===== SUPPLIED RECORDS =====
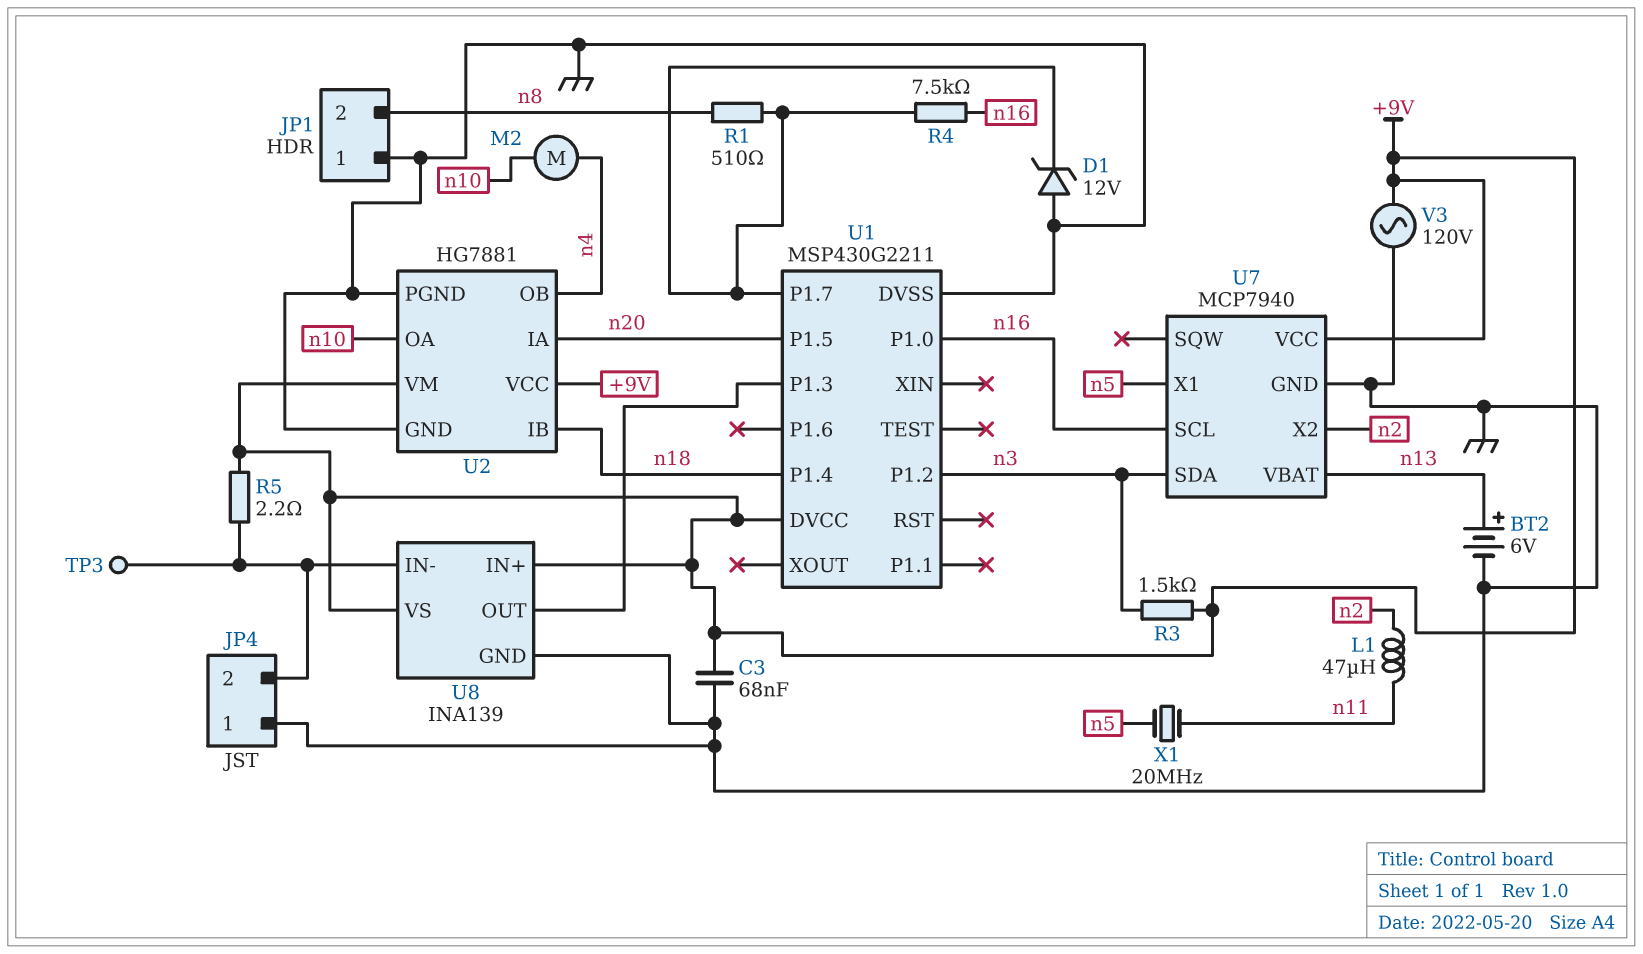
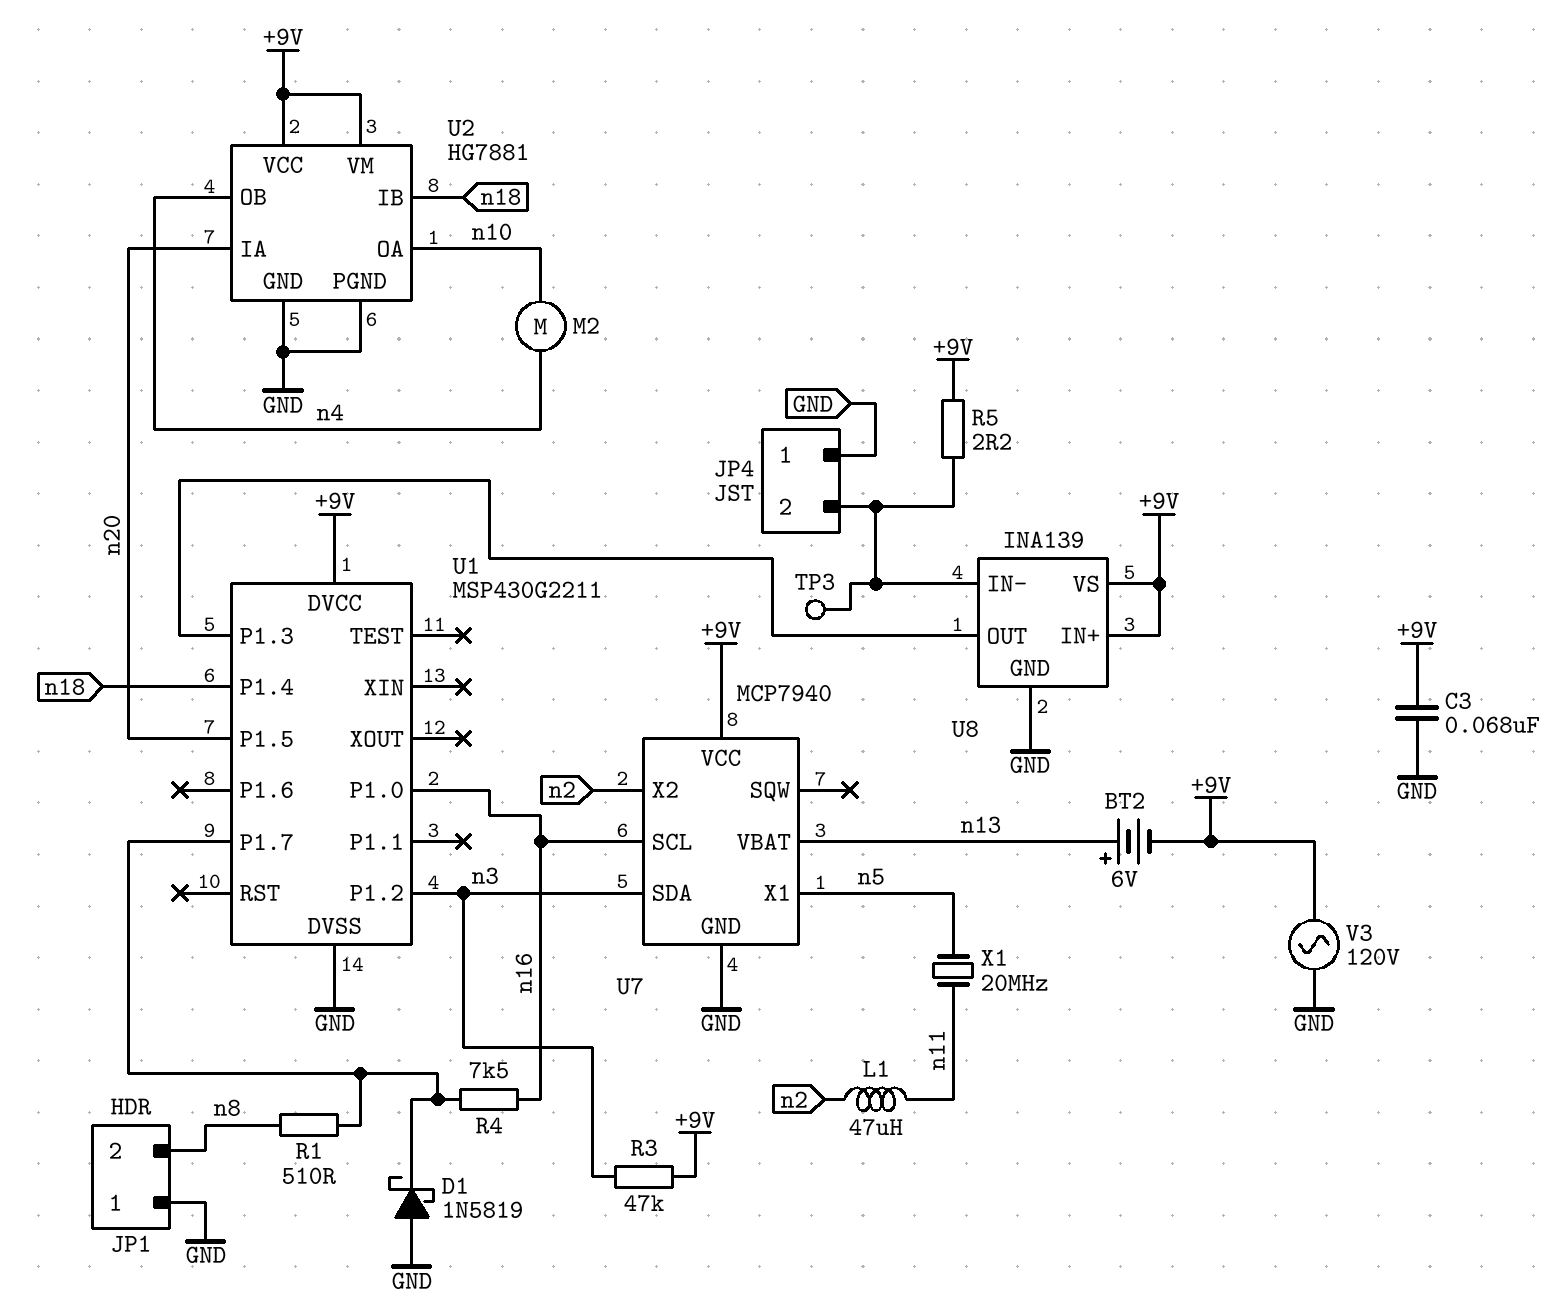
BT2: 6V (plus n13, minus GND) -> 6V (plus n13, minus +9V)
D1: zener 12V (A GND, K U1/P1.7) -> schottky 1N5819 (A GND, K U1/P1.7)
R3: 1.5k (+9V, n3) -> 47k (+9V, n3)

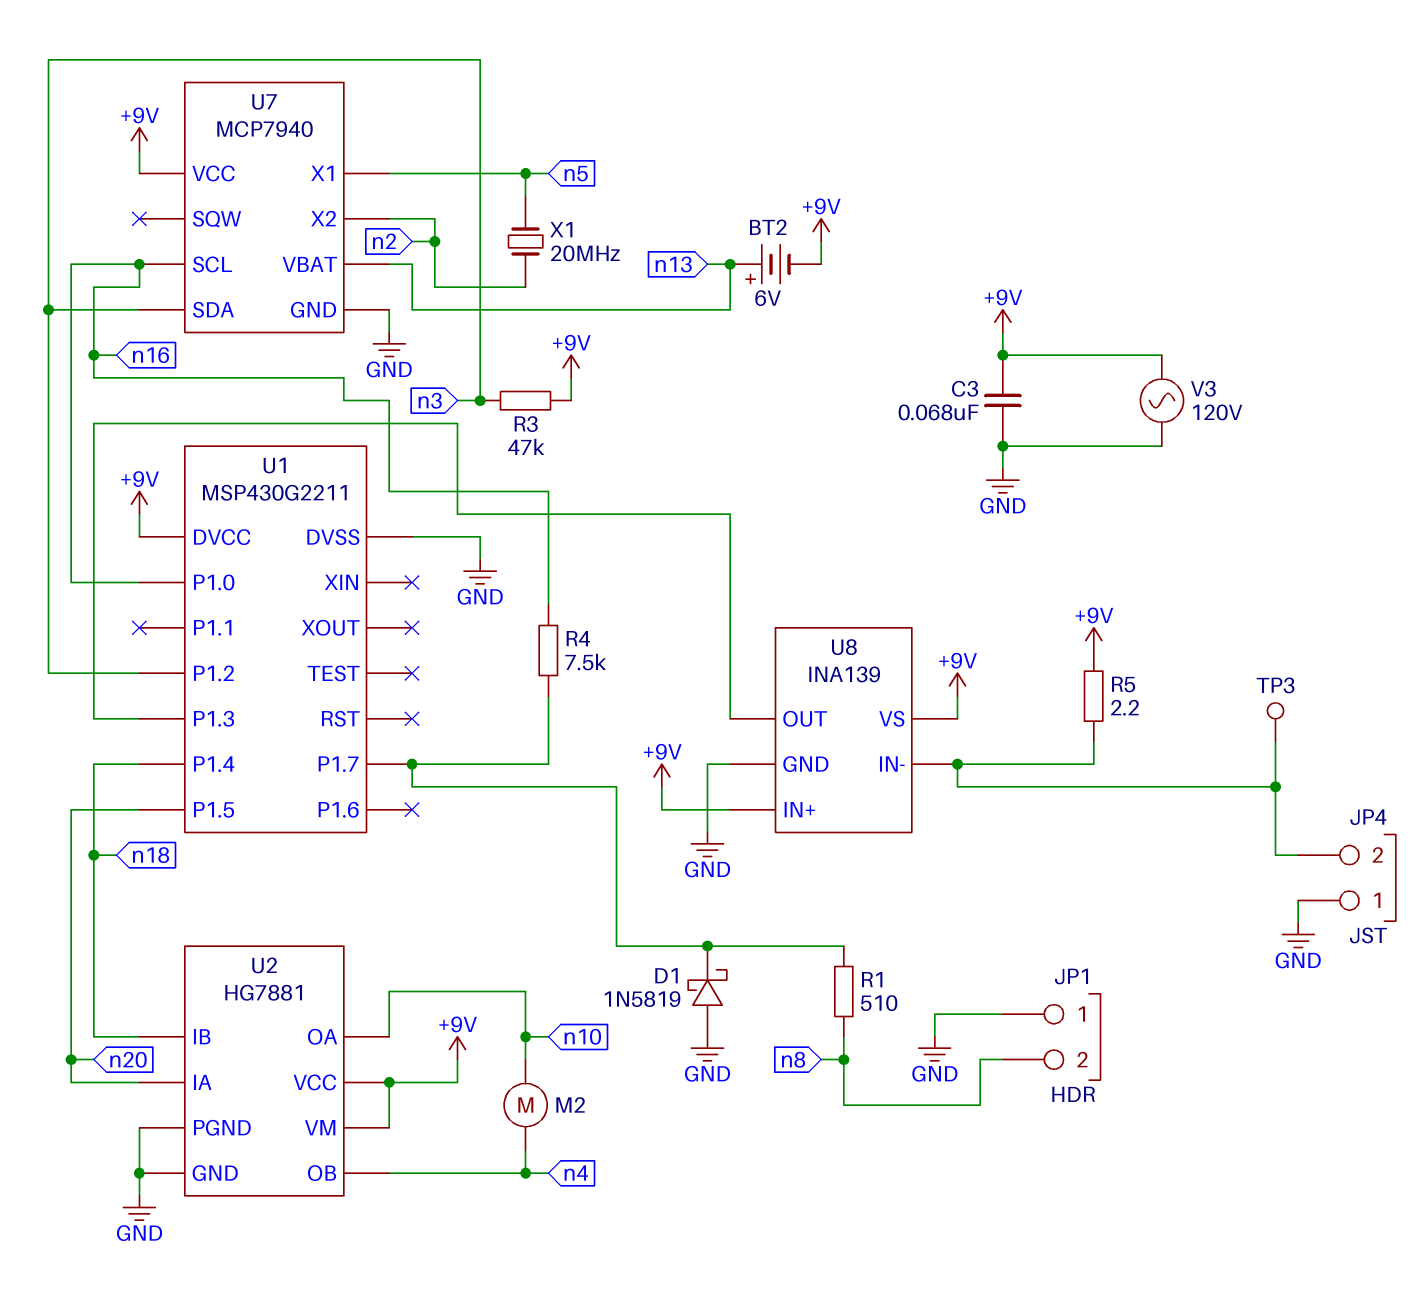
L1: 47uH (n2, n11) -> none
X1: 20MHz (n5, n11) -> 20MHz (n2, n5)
=====
Could you retype the records above exactly, omitting the pictures?

BT2: 6V (plus n13, minus GND) -> 6V (plus n13, minus +9V)
D1: zener 12V (A GND, K U1/P1.7) -> schottky 1N5819 (A GND, K U1/P1.7)
R3: 1.5k (+9V, n3) -> 47k (+9V, n3)

L1: 47uH (n2, n11) -> none
X1: 20MHz (n5, n11) -> 20MHz (n2, n5)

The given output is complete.